Data records
····················
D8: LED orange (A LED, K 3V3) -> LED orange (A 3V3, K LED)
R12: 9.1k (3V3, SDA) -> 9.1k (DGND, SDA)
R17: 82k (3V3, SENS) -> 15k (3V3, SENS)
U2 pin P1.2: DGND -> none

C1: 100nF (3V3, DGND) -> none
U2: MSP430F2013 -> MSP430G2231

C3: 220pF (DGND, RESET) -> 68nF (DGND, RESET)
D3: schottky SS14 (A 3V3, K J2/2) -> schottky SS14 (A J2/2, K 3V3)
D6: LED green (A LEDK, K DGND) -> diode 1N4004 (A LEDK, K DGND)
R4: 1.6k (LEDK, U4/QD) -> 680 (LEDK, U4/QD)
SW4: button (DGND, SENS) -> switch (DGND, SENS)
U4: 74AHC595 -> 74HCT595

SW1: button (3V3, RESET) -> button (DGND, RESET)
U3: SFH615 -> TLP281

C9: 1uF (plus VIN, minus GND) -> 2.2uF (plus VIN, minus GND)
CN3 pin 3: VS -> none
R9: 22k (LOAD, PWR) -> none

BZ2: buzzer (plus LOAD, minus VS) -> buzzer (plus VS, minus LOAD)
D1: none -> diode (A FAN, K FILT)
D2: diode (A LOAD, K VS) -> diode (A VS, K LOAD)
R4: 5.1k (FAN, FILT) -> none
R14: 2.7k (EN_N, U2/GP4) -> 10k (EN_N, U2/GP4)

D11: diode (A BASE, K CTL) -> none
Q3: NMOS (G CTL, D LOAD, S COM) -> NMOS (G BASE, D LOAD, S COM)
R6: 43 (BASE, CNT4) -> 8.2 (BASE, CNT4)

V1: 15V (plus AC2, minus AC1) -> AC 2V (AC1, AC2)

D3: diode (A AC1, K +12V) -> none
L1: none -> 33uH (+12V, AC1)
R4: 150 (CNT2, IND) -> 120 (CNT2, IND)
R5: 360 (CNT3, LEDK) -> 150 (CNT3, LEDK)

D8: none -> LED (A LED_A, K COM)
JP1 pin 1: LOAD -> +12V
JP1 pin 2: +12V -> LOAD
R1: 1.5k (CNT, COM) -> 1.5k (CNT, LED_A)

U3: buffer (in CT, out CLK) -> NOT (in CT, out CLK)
····················
> TASK INSTRUCTIONS
Using the entries above, return exactly the lines from the line with "R17: 82k (3V3, SENS) -> 15k (3V3, SENS)" to the line with "BZ2: buzzer (plus", counting both of those lines.

> SOLUTION TO THIS TASK
R17: 82k (3V3, SENS) -> 15k (3V3, SENS)
U2 pin P1.2: DGND -> none

C1: 100nF (3V3, DGND) -> none
U2: MSP430F2013 -> MSP430G2231

C3: 220pF (DGND, RESET) -> 68nF (DGND, RESET)
D3: schottky SS14 (A 3V3, K J2/2) -> schottky SS14 (A J2/2, K 3V3)
D6: LED green (A LEDK, K DGND) -> diode 1N4004 (A LEDK, K DGND)
R4: 1.6k (LEDK, U4/QD) -> 680 (LEDK, U4/QD)
SW4: button (DGND, SENS) -> switch (DGND, SENS)
U4: 74AHC595 -> 74HCT595

SW1: button (3V3, RESET) -> button (DGND, RESET)
U3: SFH615 -> TLP281

C9: 1uF (plus VIN, minus GND) -> 2.2uF (plus VIN, minus GND)
CN3 pin 3: VS -> none
R9: 22k (LOAD, PWR) -> none

BZ2: buzzer (plus LOAD, minus VS) -> buzzer (plus VS, minus LOAD)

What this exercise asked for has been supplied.